▶ _GIVEN DATA_

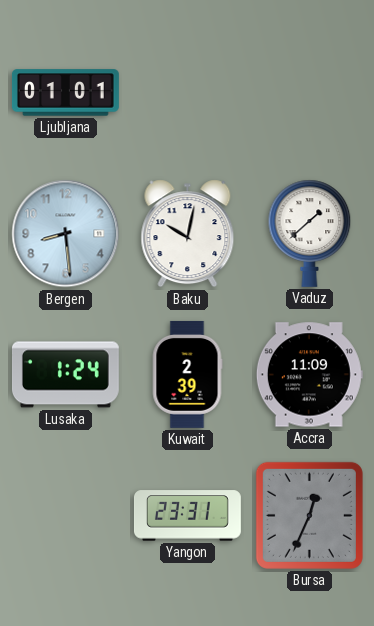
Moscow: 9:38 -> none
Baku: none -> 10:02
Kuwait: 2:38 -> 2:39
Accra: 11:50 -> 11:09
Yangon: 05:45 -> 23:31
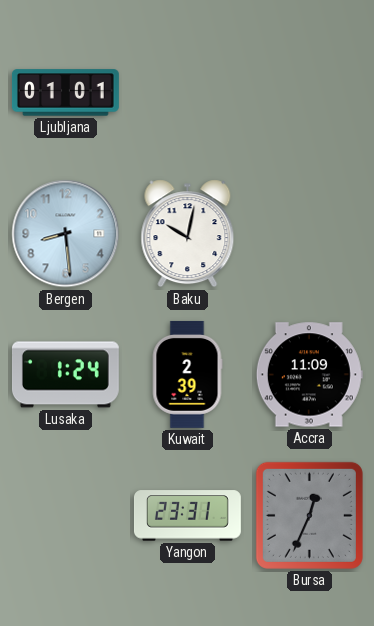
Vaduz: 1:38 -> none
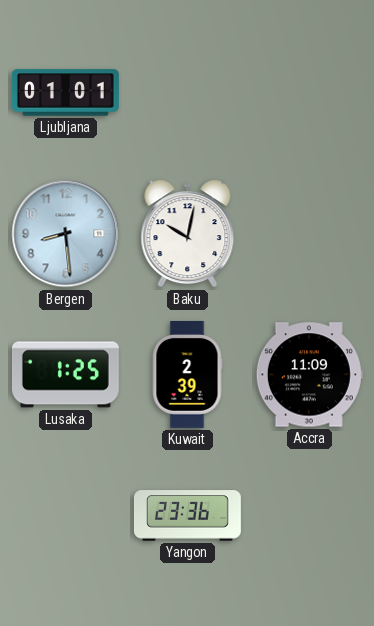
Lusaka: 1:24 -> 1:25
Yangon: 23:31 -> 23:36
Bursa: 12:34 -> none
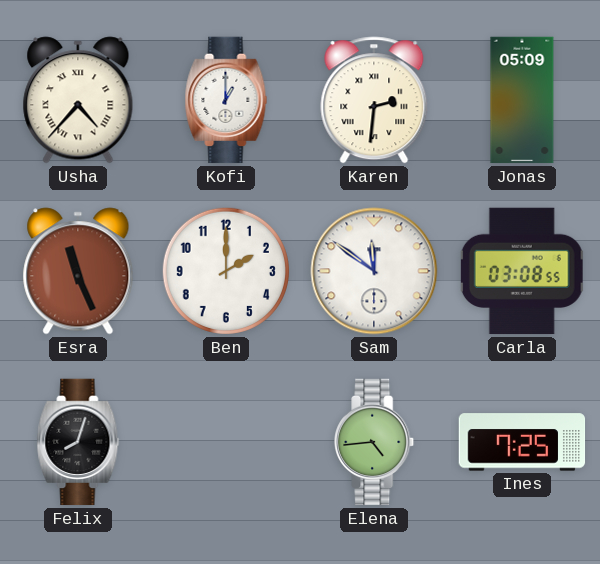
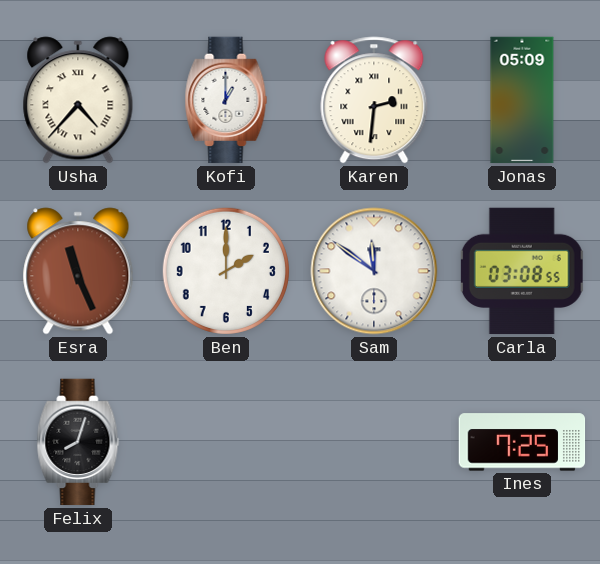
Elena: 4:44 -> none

▶ _SET TASK_
From the data above, gather each line that contains the string "none". Treat uppercase and lowercase letters as different.

▶ _ANSWER TO THE TASK_
Moscow: 9:38 -> none
Baku: none -> 10:02
Vaduz: 1:38 -> none
Bursa: 12:34 -> none
Elena: 4:44 -> none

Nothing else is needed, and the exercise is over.